To do. Below are the records; tally the lines that include "none" and report only the total.

Dataset records.
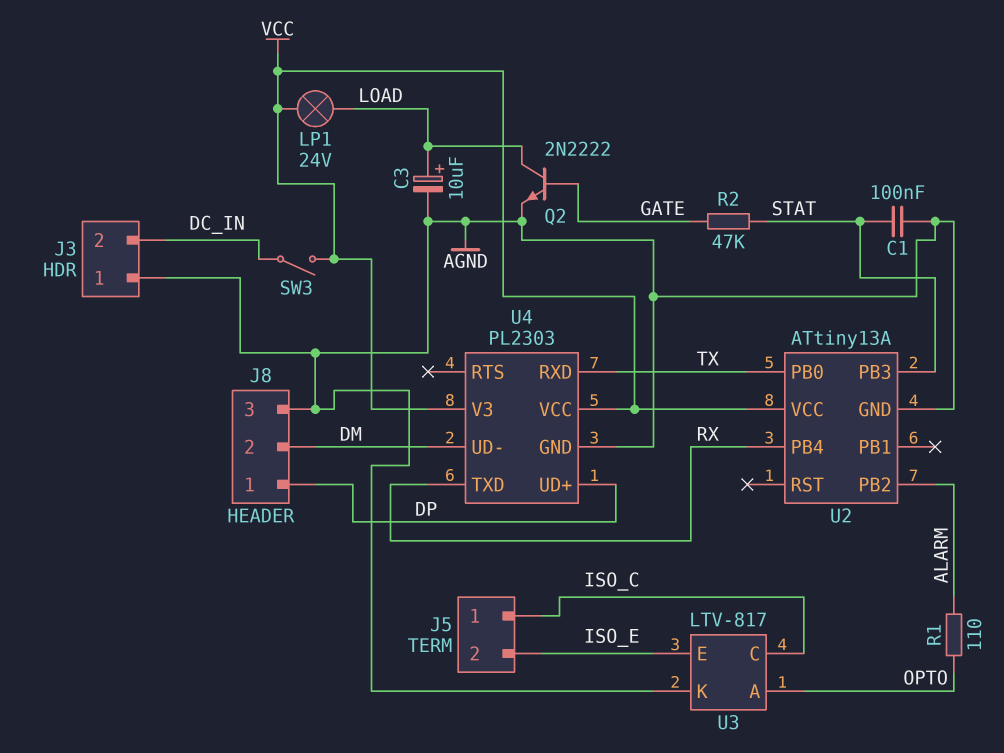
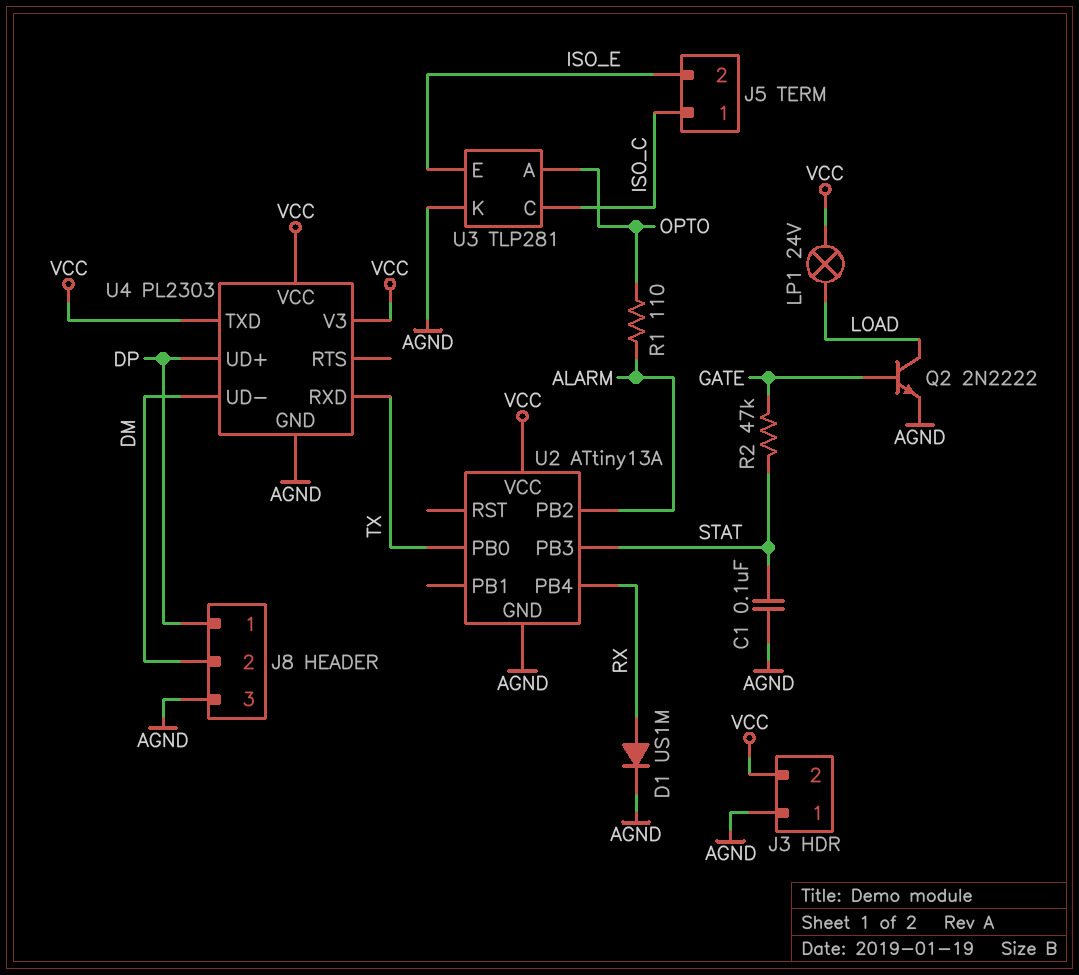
C3: 10uF (plus LOAD, minus AGND) -> none
D1: none -> diode US1M (A RX, K AGND)
J3 pin 2: DC_IN -> VCC
SW3: switch (DC_IN, VCC) -> none
U3: LTV-817 -> TLP281
U4 pin TXD: RX -> VCC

Answer section. 3